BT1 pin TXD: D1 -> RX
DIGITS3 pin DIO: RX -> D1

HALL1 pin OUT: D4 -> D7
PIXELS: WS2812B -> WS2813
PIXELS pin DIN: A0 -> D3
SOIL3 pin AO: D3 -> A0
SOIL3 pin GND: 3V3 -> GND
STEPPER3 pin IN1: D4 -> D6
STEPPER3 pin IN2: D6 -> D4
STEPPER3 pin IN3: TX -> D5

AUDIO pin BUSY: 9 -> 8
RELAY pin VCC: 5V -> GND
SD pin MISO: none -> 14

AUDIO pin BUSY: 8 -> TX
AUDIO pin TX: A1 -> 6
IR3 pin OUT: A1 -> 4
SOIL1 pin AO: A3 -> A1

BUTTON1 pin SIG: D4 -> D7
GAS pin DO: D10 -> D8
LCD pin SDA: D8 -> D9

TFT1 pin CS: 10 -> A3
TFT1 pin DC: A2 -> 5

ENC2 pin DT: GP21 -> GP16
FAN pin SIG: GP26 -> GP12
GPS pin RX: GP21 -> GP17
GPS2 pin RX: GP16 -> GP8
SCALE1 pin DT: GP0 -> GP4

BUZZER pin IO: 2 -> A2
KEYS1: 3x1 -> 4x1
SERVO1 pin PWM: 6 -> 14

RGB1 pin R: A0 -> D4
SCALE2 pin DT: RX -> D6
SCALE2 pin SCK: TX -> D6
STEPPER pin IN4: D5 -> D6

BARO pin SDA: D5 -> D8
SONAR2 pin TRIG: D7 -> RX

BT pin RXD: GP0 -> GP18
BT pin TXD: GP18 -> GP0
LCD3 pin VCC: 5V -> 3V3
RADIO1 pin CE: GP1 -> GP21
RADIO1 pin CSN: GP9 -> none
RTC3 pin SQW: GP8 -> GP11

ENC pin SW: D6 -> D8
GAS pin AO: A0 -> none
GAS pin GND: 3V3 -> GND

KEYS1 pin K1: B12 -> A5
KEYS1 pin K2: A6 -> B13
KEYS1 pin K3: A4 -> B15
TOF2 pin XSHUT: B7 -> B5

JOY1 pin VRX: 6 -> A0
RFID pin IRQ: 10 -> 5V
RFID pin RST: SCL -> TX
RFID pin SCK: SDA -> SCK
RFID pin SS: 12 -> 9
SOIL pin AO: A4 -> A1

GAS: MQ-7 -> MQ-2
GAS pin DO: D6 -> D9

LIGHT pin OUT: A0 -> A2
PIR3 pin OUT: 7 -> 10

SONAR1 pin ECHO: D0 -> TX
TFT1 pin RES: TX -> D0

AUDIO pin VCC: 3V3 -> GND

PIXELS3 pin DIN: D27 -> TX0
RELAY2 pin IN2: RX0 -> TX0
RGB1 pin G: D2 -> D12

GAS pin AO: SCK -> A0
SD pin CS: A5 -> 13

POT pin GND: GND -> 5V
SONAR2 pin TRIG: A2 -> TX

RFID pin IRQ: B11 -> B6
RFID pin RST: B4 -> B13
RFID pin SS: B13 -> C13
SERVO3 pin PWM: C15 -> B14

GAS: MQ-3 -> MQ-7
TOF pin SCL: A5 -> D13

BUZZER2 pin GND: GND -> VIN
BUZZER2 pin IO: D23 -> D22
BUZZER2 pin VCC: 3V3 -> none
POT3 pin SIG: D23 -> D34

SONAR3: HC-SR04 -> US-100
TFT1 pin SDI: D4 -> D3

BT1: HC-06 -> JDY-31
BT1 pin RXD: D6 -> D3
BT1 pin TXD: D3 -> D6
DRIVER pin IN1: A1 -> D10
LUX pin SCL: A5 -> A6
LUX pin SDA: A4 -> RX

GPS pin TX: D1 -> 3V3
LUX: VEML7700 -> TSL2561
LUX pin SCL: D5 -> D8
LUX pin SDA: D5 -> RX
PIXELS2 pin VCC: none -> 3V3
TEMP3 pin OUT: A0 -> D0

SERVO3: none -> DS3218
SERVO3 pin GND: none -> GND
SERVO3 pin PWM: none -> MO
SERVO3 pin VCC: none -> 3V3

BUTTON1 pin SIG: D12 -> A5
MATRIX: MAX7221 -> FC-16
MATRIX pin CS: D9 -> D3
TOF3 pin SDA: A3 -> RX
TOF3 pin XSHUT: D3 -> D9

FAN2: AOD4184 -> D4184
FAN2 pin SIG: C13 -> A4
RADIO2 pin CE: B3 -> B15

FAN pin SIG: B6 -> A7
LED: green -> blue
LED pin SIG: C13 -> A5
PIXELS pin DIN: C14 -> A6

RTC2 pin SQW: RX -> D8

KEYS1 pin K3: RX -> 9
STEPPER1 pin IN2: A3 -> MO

REQUIRED WORK =
Whenever a line includes the word "AUDIO", pull it out of the entries.

ANSWER TO THE PROBLEM =
AUDIO pin BUSY: 9 -> 8
AUDIO pin BUSY: 8 -> TX
AUDIO pin TX: A1 -> 6
AUDIO pin VCC: 3V3 -> GND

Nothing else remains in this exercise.